Available data START

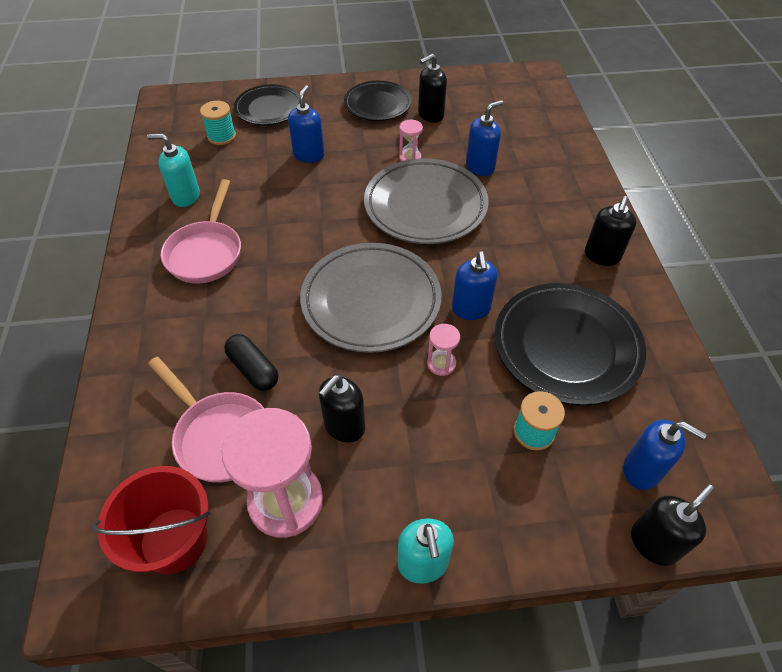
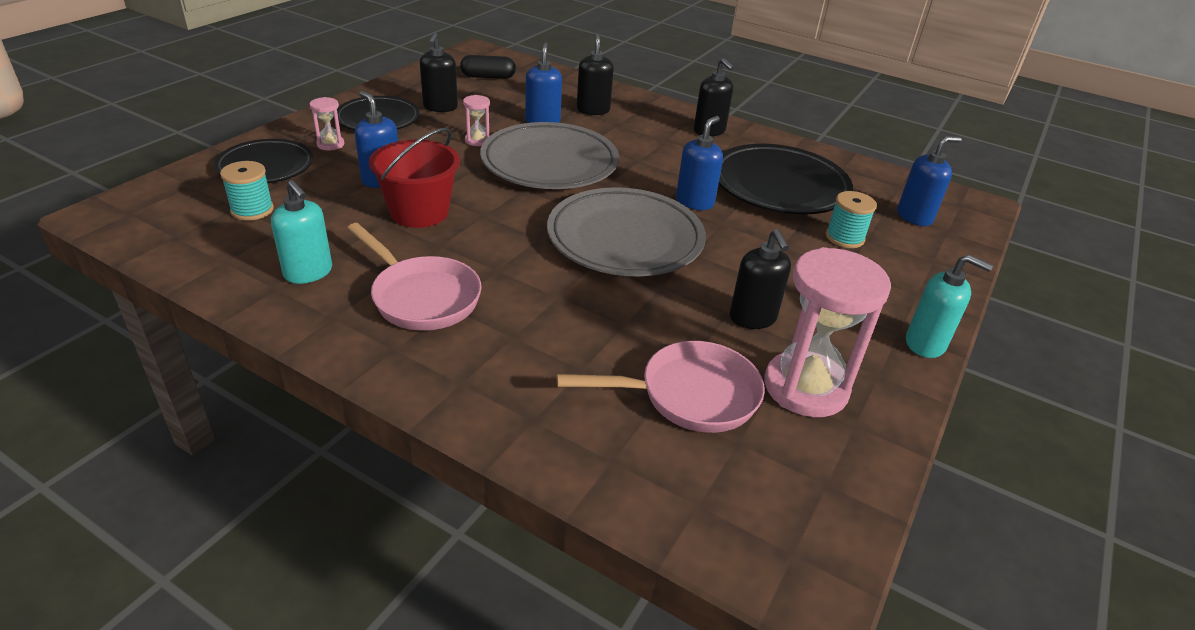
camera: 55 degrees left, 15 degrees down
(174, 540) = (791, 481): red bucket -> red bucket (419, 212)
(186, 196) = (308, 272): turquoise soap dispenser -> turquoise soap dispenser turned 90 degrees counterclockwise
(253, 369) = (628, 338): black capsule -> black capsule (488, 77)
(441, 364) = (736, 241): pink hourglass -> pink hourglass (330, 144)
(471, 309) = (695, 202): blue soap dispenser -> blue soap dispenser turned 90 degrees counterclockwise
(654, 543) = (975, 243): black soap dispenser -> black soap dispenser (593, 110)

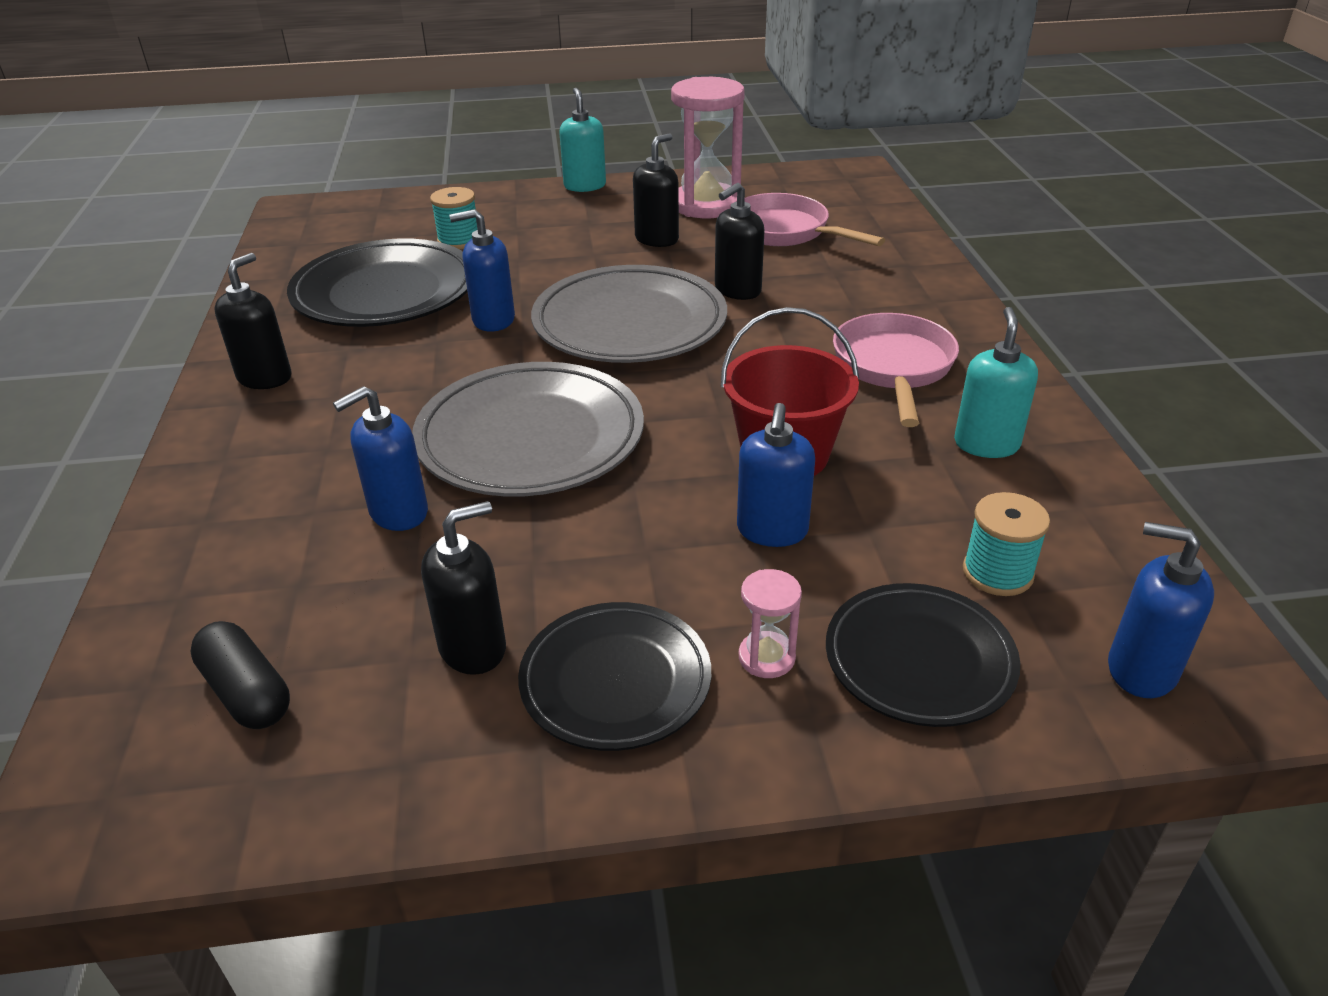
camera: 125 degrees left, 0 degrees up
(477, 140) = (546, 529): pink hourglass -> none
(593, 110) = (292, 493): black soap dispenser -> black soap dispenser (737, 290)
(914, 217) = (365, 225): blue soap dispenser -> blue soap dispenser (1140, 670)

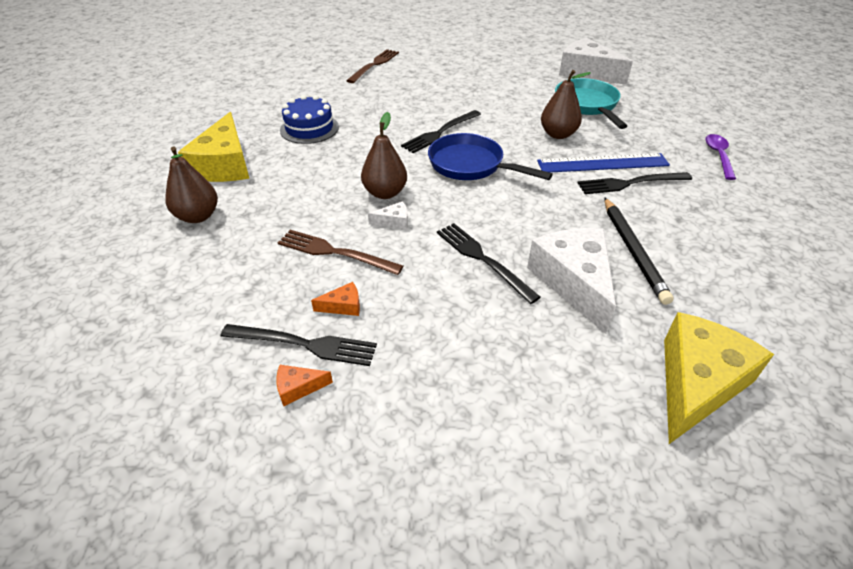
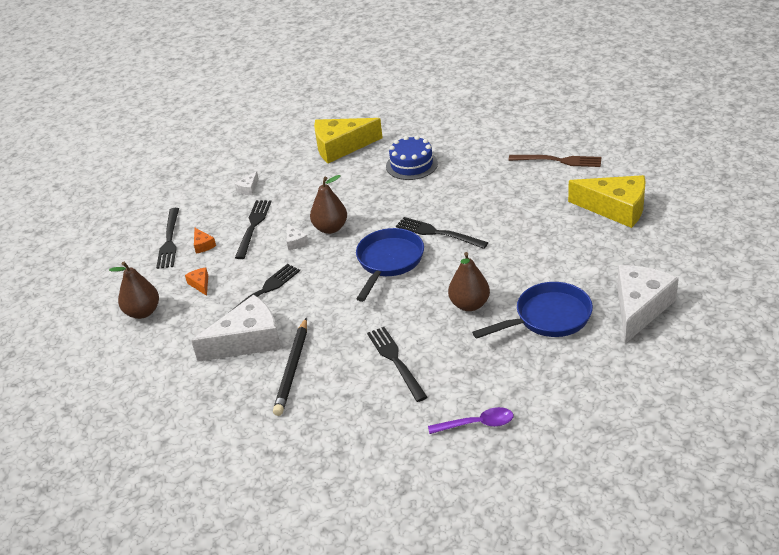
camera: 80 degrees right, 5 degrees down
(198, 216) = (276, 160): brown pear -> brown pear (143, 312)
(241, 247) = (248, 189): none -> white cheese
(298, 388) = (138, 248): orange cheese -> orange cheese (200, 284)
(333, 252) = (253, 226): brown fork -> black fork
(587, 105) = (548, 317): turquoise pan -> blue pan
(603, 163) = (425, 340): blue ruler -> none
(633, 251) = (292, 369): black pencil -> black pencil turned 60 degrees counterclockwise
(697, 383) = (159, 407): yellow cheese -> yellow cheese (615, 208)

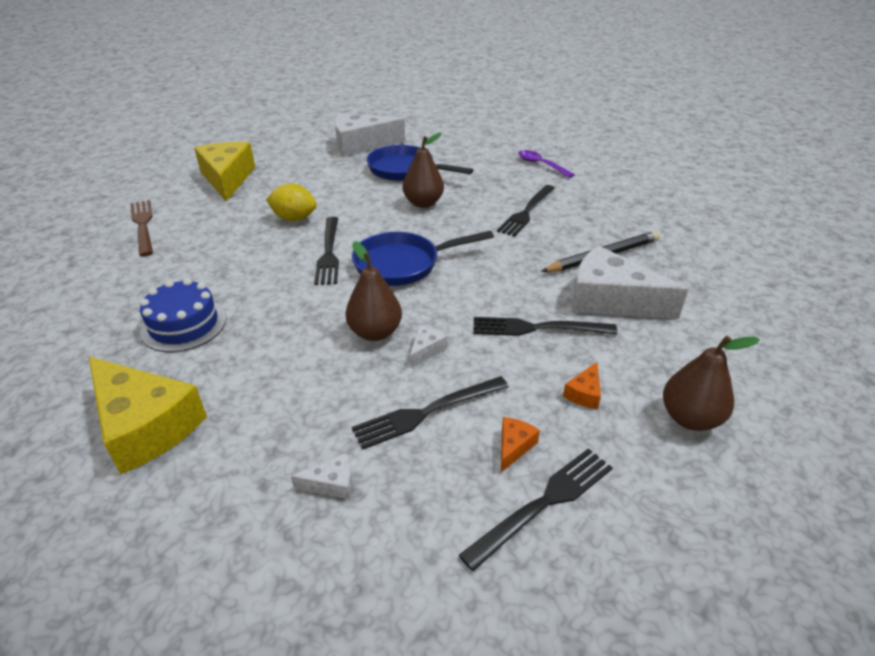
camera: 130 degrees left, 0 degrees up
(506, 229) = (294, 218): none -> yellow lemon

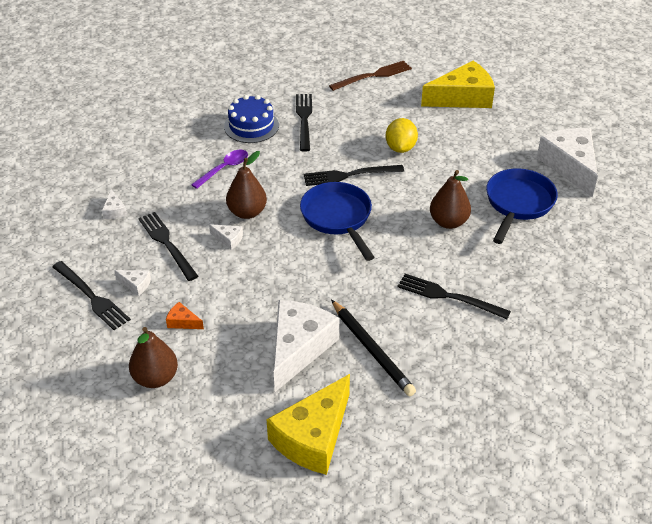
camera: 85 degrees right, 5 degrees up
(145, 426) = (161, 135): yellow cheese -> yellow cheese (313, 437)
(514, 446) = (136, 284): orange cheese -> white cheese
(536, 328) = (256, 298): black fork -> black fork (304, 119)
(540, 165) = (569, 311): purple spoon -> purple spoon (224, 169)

Available data END

Written task >> Copy out precisely the lines from the line with "(298, 388) = (138, 248): orange" to the line with "(603, 163) = (425, 340): blue ruler -> none" in the material above, including those two lines and omitting all the rest.

Exercise answer >>
(298, 388) = (138, 248): orange cheese -> orange cheese (200, 284)
(333, 252) = (253, 226): brown fork -> black fork
(587, 105) = (548, 317): turquoise pan -> blue pan
(603, 163) = (425, 340): blue ruler -> none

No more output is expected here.